--- START ---

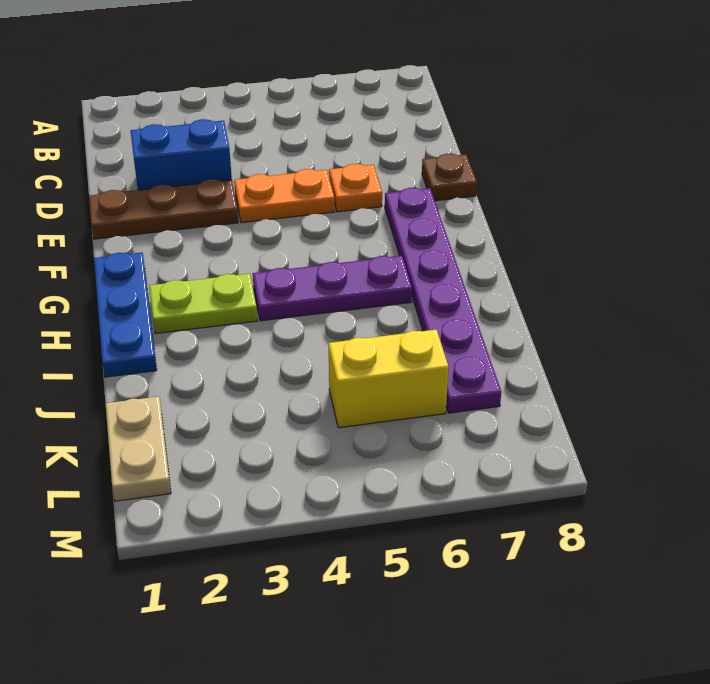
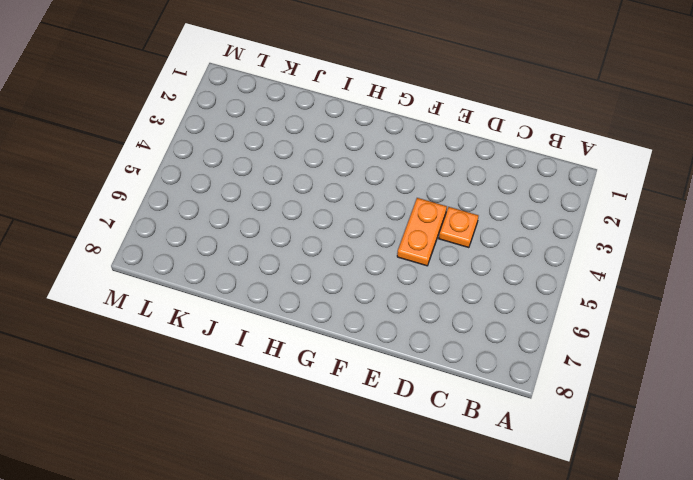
orange plate D4 level 1 -> orange plate E6 level 1
none -> blue brick D2:D3 level 1
none -> brown plate E1:E3 level 1

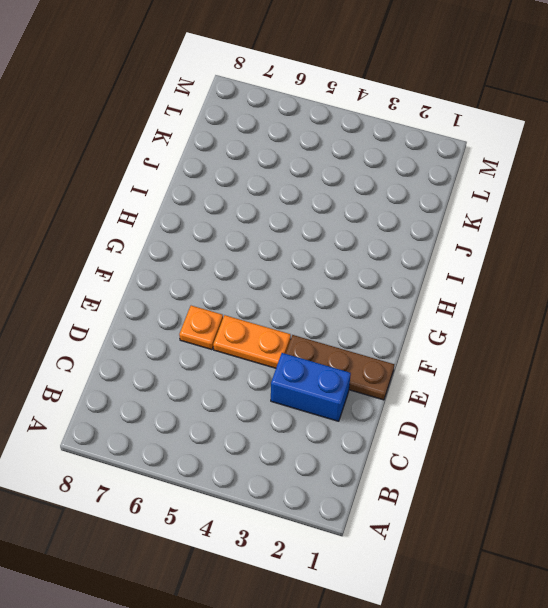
none -> brown plate E8 level 1
none -> purple plate F7:K7 level 1

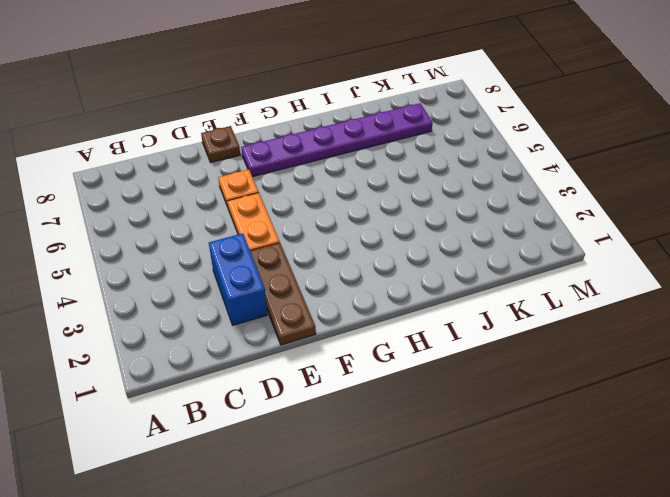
none -> blue plate G1:I1 level 1
none -> lime plate H2:H3 level 1

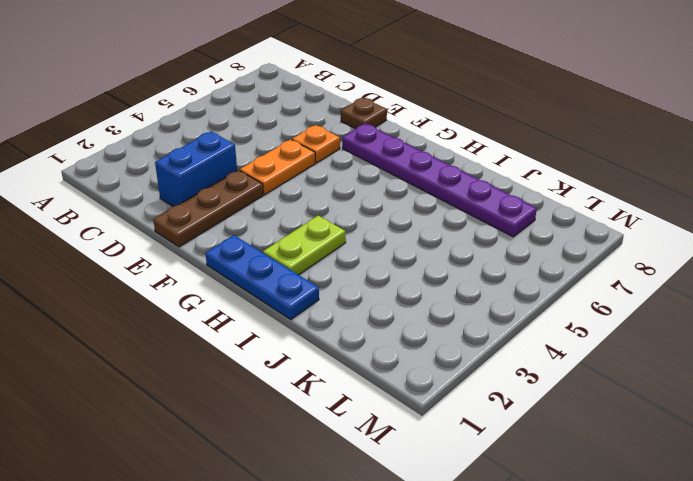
none -> purple plate H4:H6 level 1
none -> tan plate K1:L1 level 1

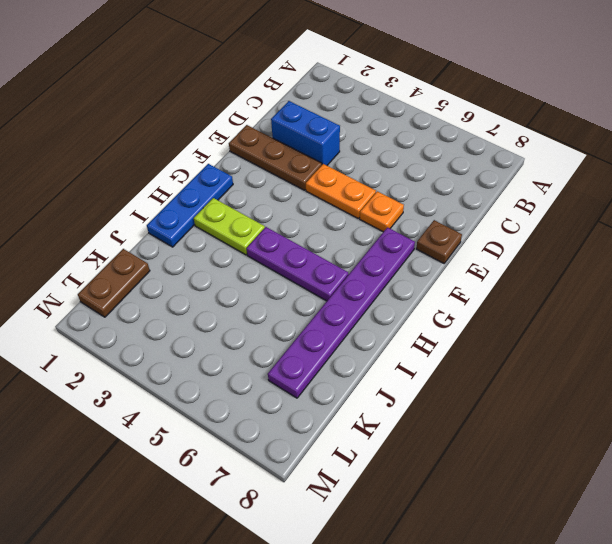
brown plate K1:L1 level 1 -> tan plate K1:L1 level 1
none -> yellow brick K5:K6 level 1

--- END ---

◆ **Exercise requirements**: Only the lines from the one containing "none -> brown plate E1:E3 level 1" through the final line of the entries belong in the copy, both ends included. Pictures stay out.

◆ **Exercise answer**:
none -> brown plate E1:E3 level 1

none -> brown plate E8 level 1
none -> purple plate F7:K7 level 1

none -> blue plate G1:I1 level 1
none -> lime plate H2:H3 level 1

none -> purple plate H4:H6 level 1
none -> tan plate K1:L1 level 1

brown plate K1:L1 level 1 -> tan plate K1:L1 level 1
none -> yellow brick K5:K6 level 1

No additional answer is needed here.